Extracted data entries:
>>>>
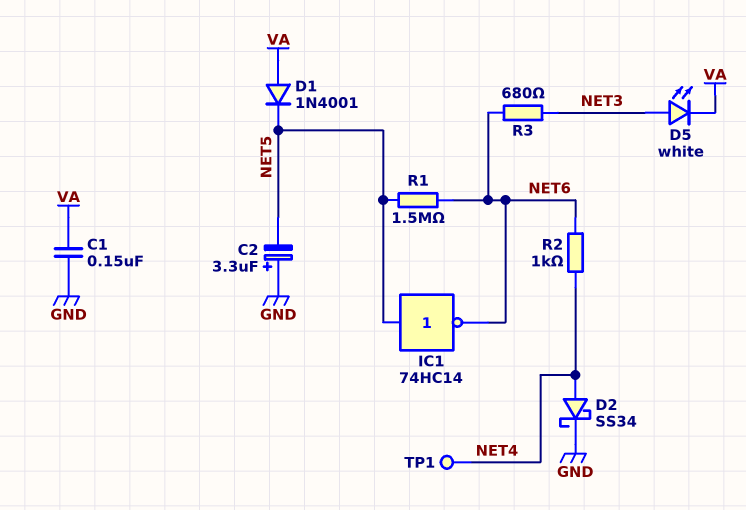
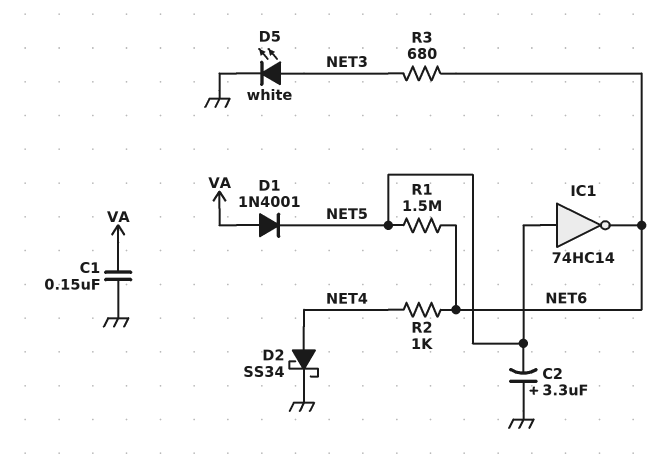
D5: LED white (A NET3, K VA) -> LED white (A NET3, K GND)
TP1: test point (NET4) -> none

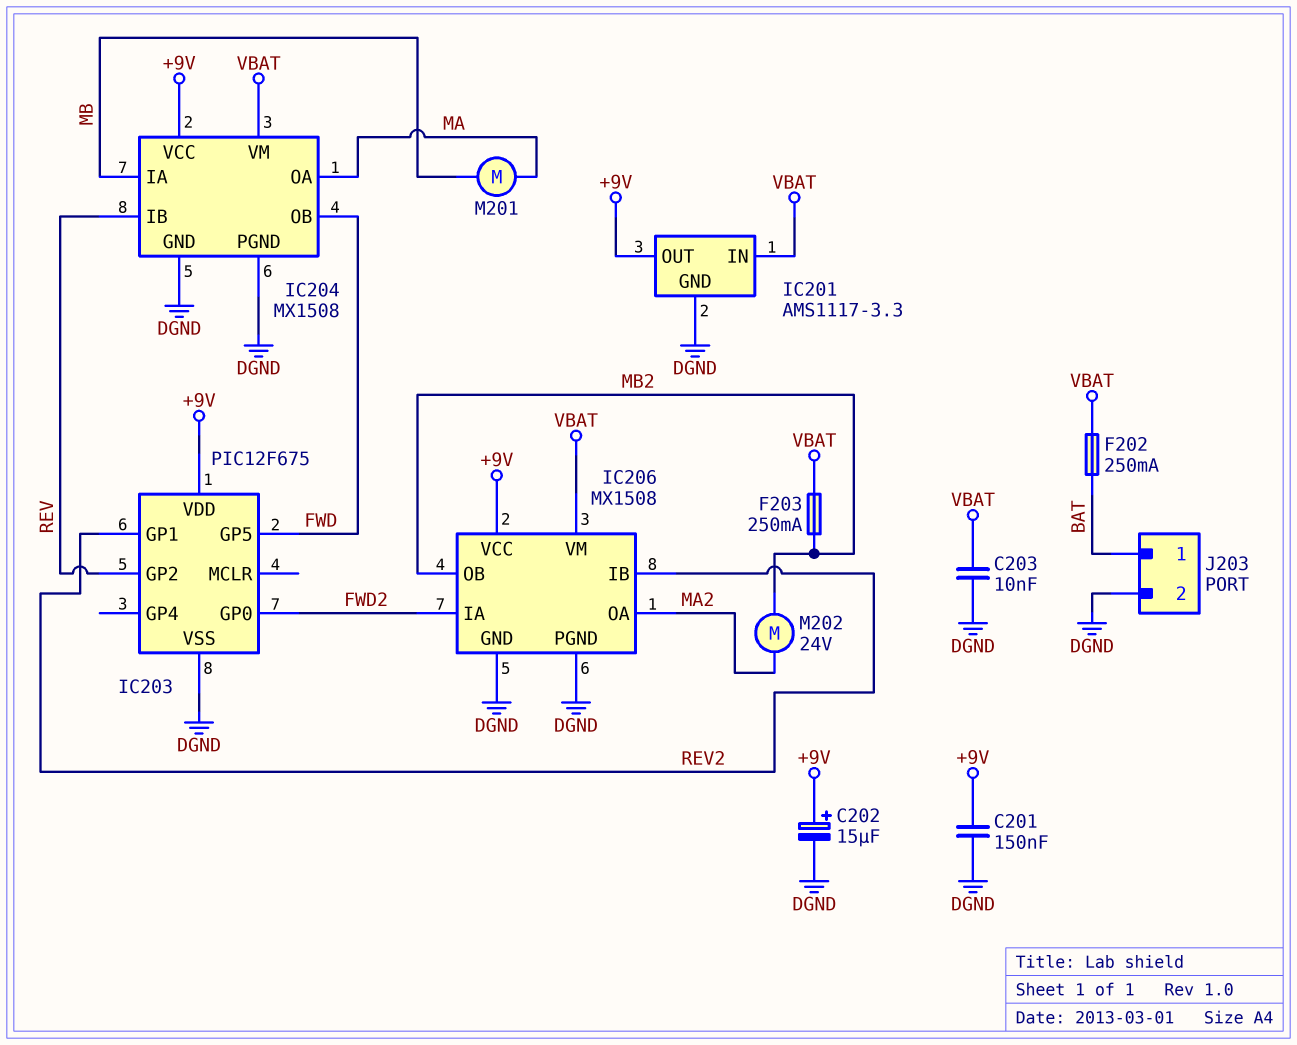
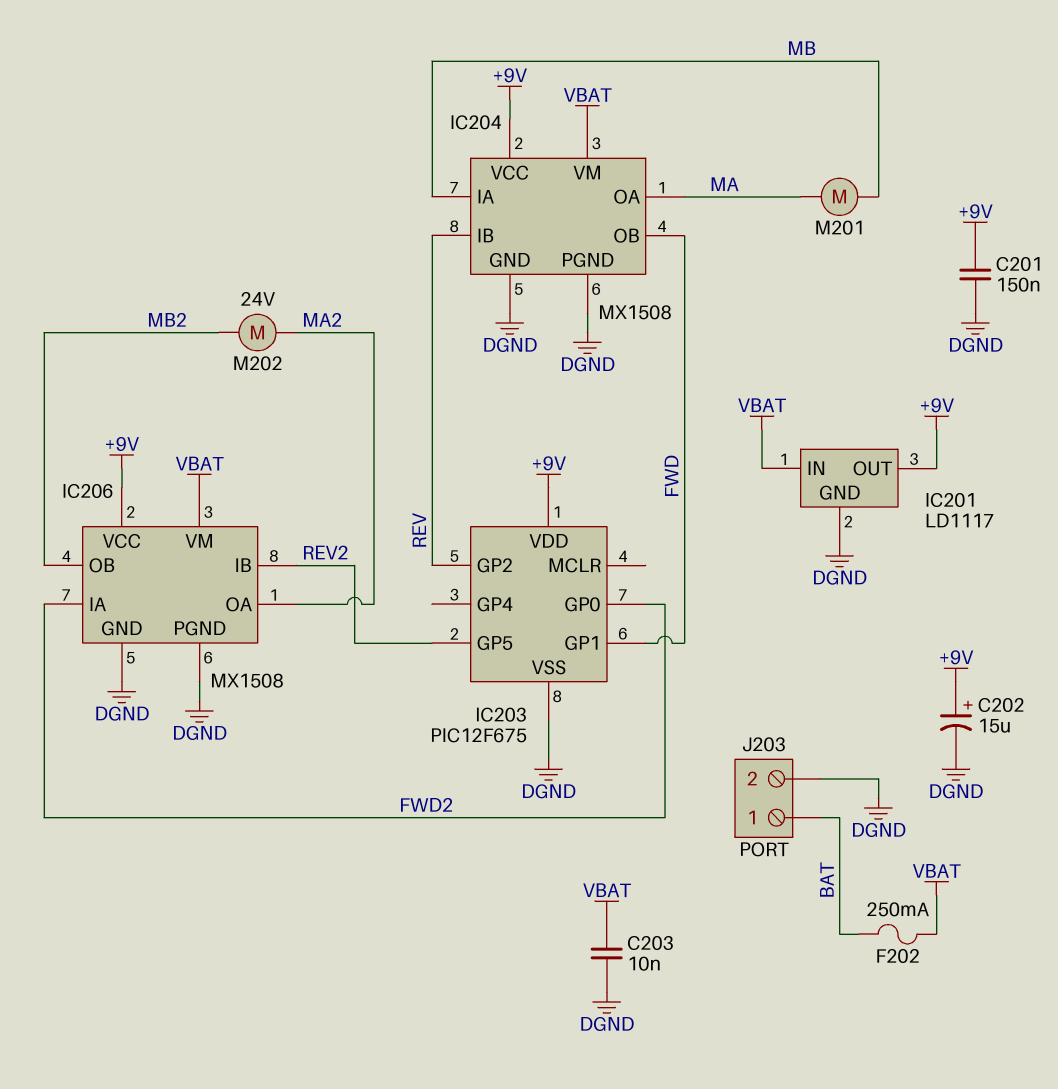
F203: 250mA (MB2, VBAT) -> none
IC201: AMS1117-3.3 -> LD1117
IC203 pin GP1: REV2 -> FWD
IC203 pin GP5: FWD -> REV2

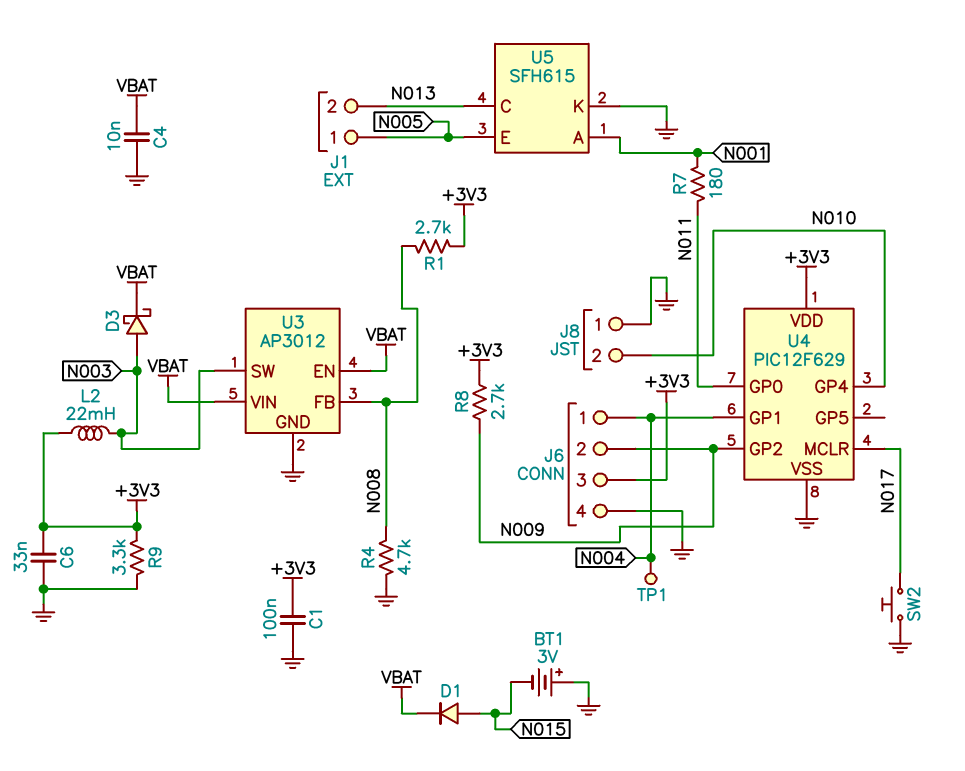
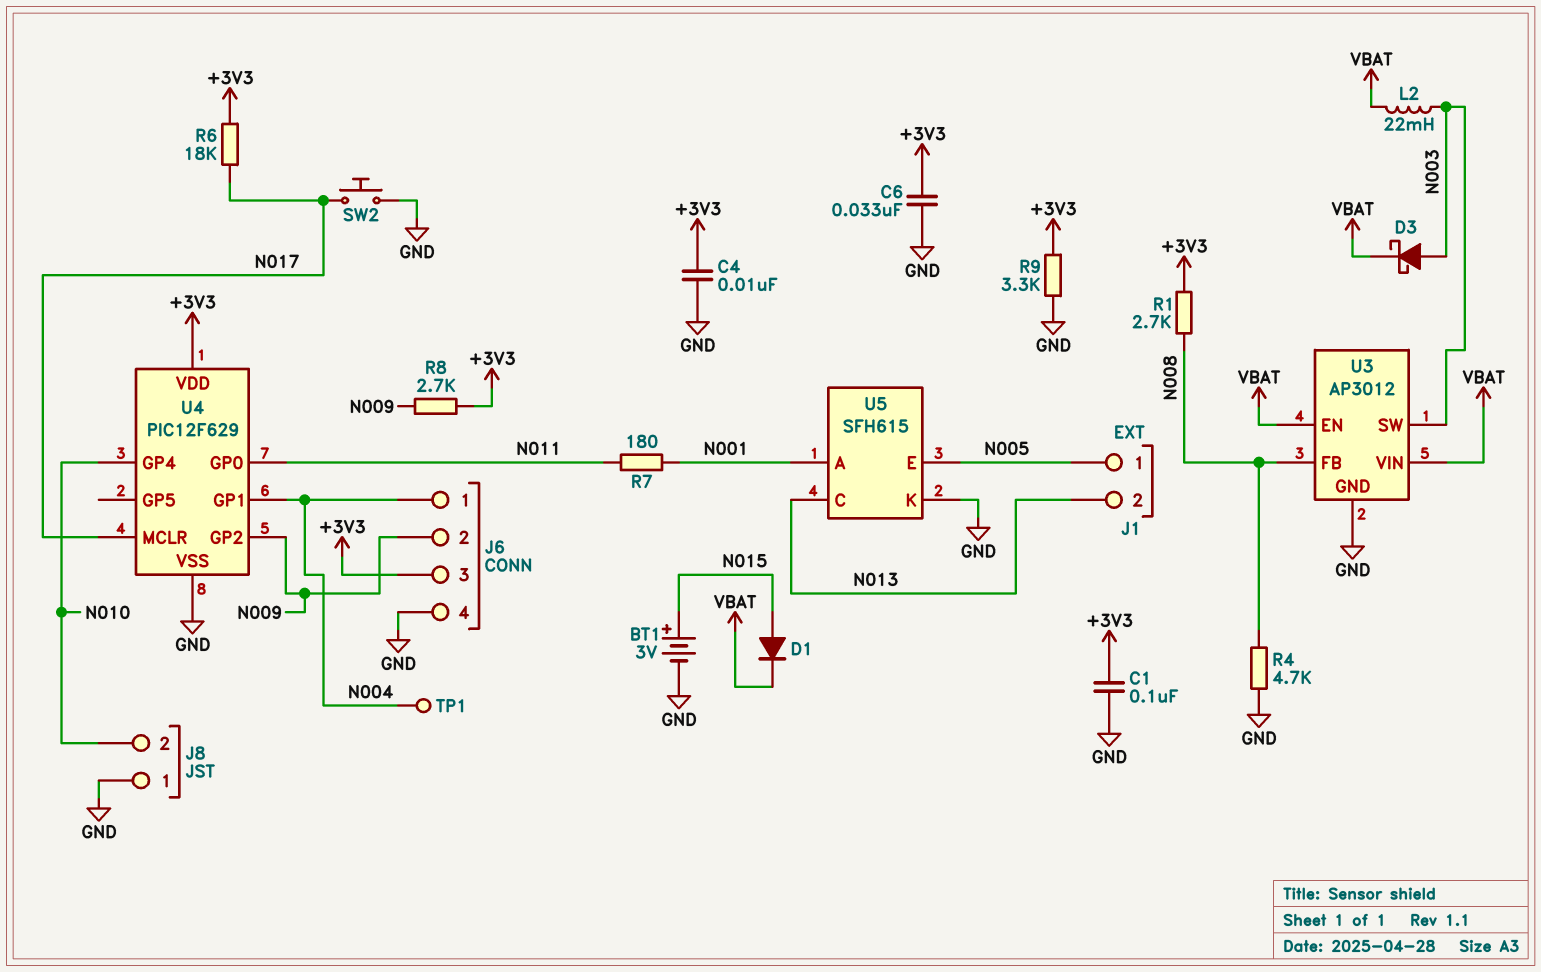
BT1: 3V (plus GND, minus N015) -> 3V (plus N015, minus GND)
C4: 10nF (GND, VBAT) -> 10nF (+3V3, GND)
L2: 22mH (+3V3, N003) -> 22mH (N003, VBAT)
R6: none -> 18k (+3V3, N017)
<<<<
→ **What you will do**:
Would you state how many lines of the data above hold the string "none"? Reply with the number alone.

→ **Task result**:
3